_Aim of the task_
Scan the entries for lines with "HALL" and say how many there are, with nothing more.

Content starts

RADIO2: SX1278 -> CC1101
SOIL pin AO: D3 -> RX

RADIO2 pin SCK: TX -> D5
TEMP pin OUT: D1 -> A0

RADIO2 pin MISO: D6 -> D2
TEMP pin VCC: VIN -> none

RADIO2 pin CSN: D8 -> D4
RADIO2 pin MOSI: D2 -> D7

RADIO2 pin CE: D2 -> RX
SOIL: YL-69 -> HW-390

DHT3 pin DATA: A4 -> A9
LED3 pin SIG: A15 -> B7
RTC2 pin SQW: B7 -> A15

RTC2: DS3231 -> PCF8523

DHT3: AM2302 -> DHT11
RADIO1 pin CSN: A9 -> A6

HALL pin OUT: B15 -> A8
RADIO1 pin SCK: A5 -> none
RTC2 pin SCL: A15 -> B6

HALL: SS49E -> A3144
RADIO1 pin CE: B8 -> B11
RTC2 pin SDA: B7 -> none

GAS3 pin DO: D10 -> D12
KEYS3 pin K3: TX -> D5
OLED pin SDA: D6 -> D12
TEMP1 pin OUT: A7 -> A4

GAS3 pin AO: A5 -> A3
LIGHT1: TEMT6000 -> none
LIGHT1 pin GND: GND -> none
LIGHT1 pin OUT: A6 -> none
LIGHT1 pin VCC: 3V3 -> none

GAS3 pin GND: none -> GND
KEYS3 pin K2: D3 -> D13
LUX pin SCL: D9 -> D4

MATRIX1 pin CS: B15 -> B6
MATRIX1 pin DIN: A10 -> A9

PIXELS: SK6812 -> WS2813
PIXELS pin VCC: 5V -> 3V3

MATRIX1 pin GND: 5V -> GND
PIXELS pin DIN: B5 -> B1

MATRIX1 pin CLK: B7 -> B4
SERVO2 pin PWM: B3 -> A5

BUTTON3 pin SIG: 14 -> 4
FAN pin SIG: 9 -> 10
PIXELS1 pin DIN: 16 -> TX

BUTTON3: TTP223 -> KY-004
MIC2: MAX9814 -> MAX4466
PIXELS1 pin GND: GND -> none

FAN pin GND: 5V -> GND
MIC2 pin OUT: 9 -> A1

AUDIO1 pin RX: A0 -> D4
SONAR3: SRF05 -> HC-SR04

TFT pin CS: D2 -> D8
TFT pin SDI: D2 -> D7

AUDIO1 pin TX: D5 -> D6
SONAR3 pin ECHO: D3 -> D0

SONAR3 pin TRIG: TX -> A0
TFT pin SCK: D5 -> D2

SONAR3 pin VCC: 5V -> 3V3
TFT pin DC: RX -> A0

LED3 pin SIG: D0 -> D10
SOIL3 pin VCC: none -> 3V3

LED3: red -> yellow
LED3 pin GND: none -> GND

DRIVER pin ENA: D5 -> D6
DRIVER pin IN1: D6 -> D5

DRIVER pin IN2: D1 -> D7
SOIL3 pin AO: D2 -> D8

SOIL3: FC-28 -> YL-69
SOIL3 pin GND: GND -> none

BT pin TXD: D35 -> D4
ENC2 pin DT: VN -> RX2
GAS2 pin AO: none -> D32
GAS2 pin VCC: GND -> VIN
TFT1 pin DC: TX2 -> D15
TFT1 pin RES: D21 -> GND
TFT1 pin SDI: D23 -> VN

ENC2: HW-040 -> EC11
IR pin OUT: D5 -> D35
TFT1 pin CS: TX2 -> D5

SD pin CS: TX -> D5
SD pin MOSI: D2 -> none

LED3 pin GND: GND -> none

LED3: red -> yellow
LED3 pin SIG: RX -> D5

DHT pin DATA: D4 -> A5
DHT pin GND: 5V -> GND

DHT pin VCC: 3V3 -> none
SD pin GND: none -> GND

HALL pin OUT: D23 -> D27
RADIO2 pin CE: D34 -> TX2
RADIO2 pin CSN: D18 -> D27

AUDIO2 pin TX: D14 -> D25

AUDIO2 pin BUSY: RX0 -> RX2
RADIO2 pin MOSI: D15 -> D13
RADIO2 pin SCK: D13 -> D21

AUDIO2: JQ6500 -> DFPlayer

Content ends

_Result of this exercise_
3